## TASK INSTRUCTIONS
Go through the data below and copy each line that includes "none".

-------- STUDY MATERIAL --------

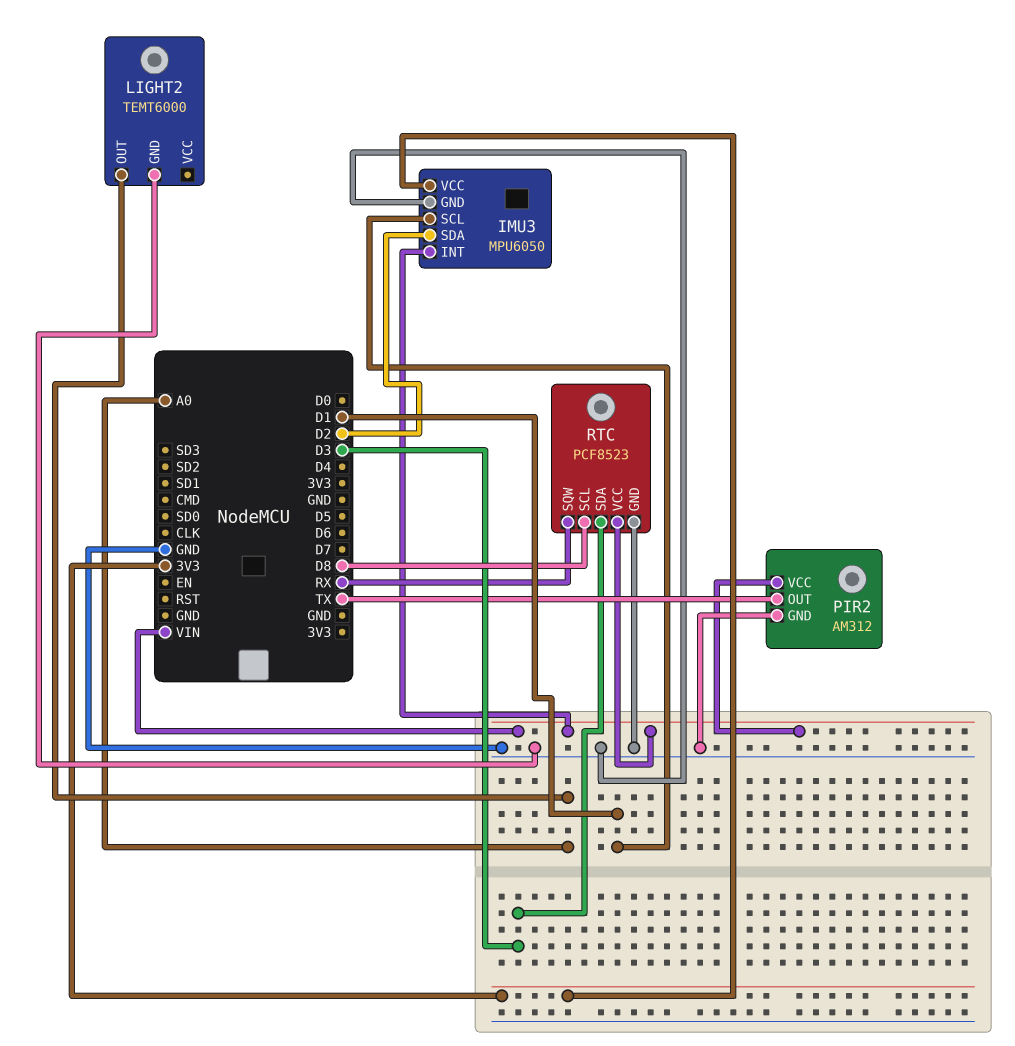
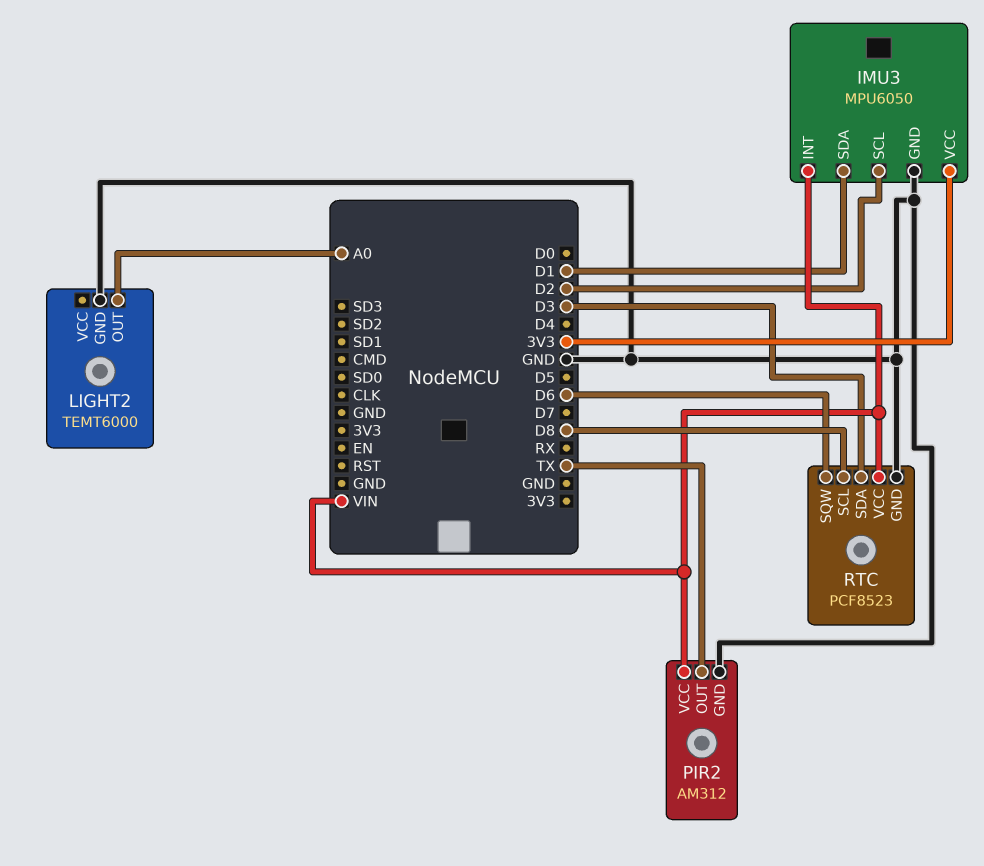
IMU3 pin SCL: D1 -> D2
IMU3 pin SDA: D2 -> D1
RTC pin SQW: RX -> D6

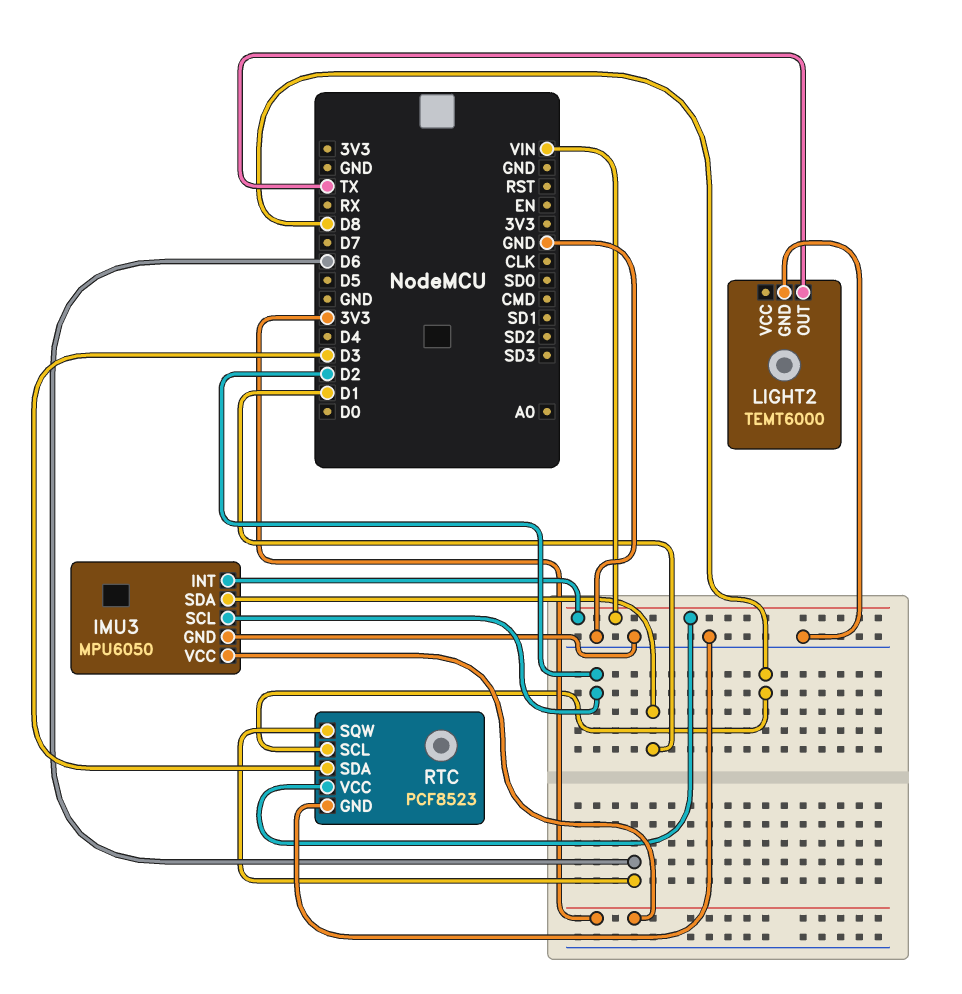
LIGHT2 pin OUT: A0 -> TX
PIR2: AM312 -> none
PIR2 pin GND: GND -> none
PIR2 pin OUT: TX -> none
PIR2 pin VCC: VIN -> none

--------
-------- STUDY MATERIAL --------

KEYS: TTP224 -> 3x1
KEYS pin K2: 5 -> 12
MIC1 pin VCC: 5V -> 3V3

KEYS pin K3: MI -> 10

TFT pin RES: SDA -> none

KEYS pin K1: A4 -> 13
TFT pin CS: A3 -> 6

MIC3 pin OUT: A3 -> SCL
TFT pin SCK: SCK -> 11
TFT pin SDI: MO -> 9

--------
-------- STUDY MATERIAL --------

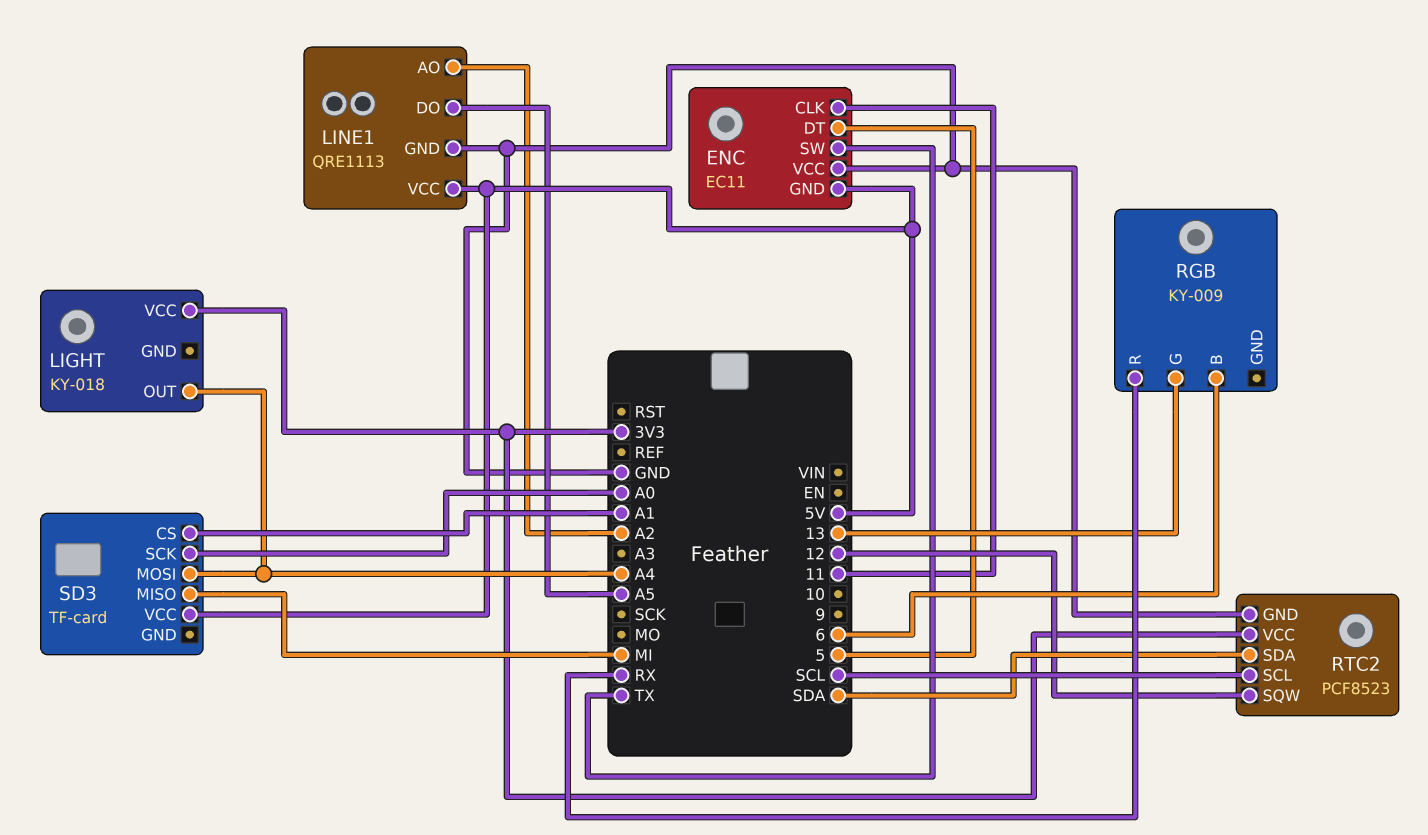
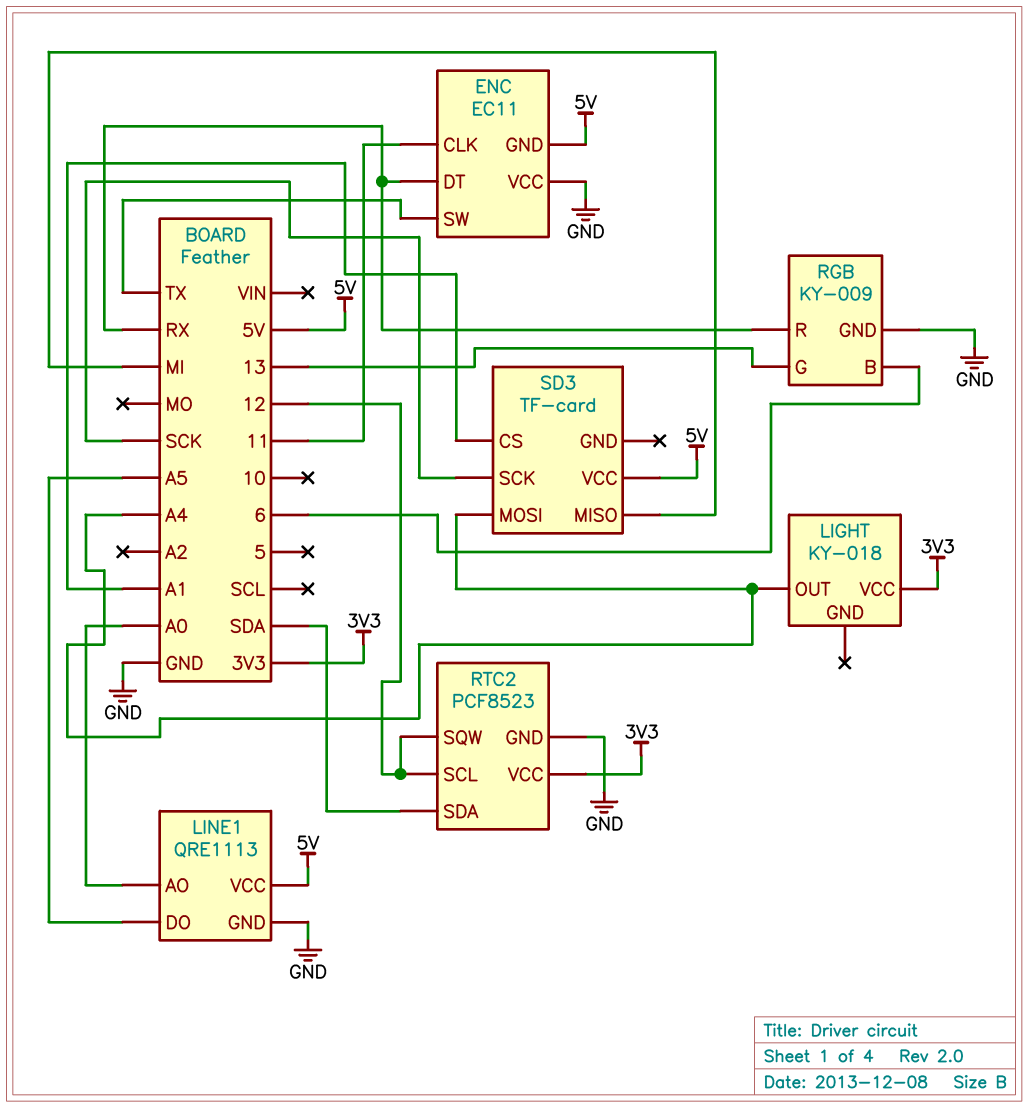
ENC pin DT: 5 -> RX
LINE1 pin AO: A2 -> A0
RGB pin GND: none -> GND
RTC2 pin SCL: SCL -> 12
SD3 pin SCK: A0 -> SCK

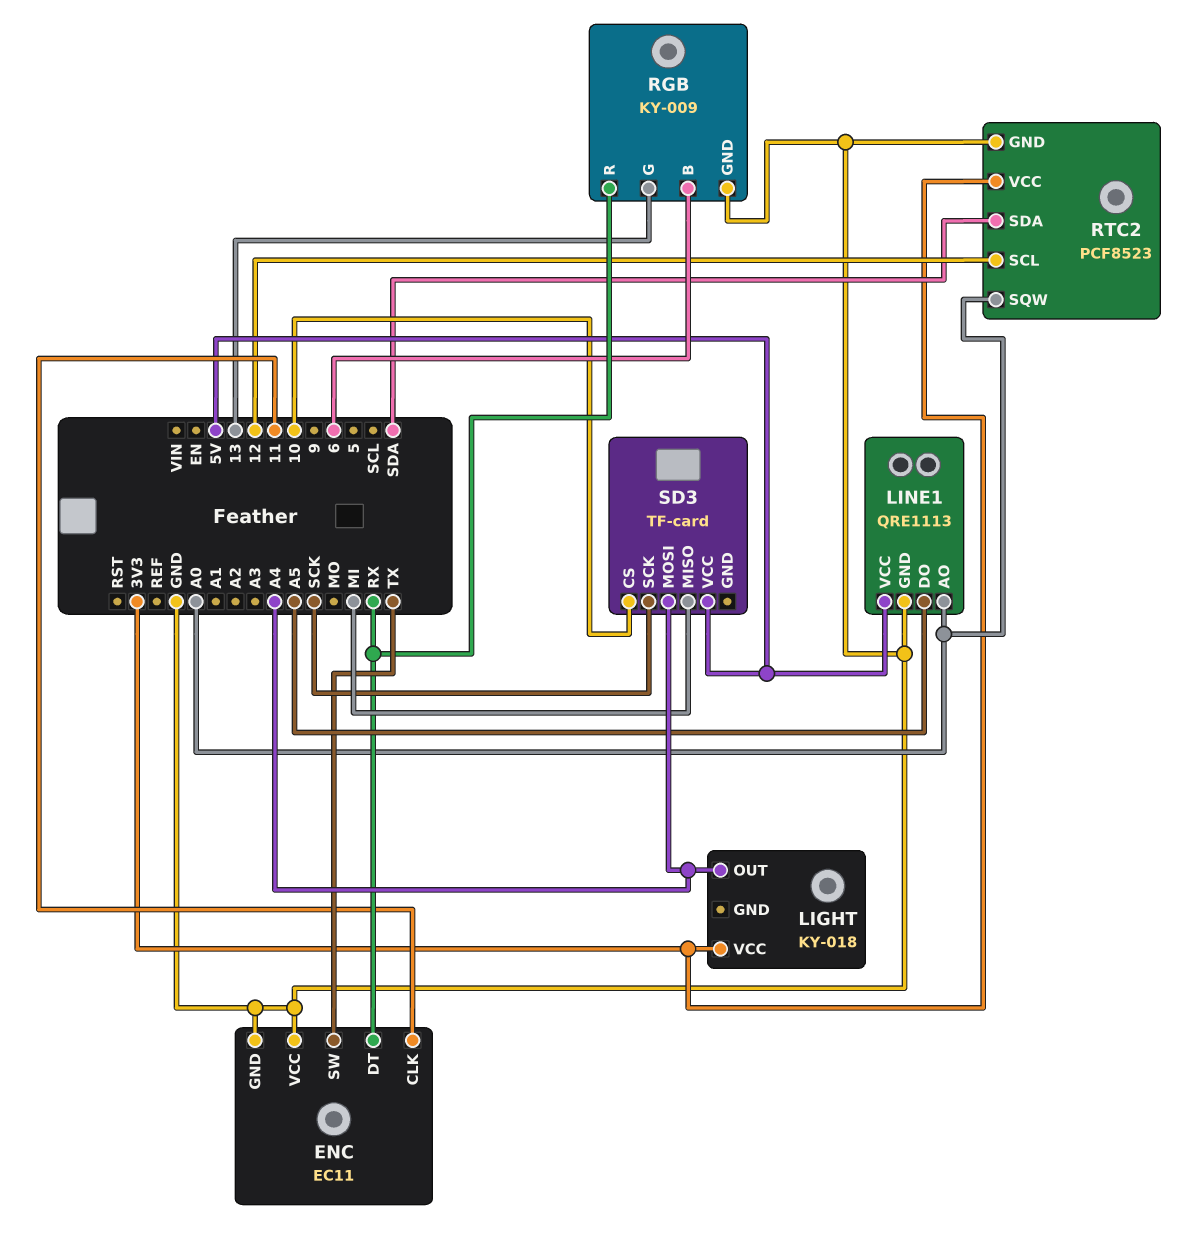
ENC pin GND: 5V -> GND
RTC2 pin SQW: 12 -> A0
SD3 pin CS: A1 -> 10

--------

## EXPECTED ANSWER
PIR2: AM312 -> none
PIR2 pin GND: GND -> none
PIR2 pin OUT: TX -> none
PIR2 pin VCC: VIN -> none
TFT pin RES: SDA -> none
RGB pin GND: none -> GND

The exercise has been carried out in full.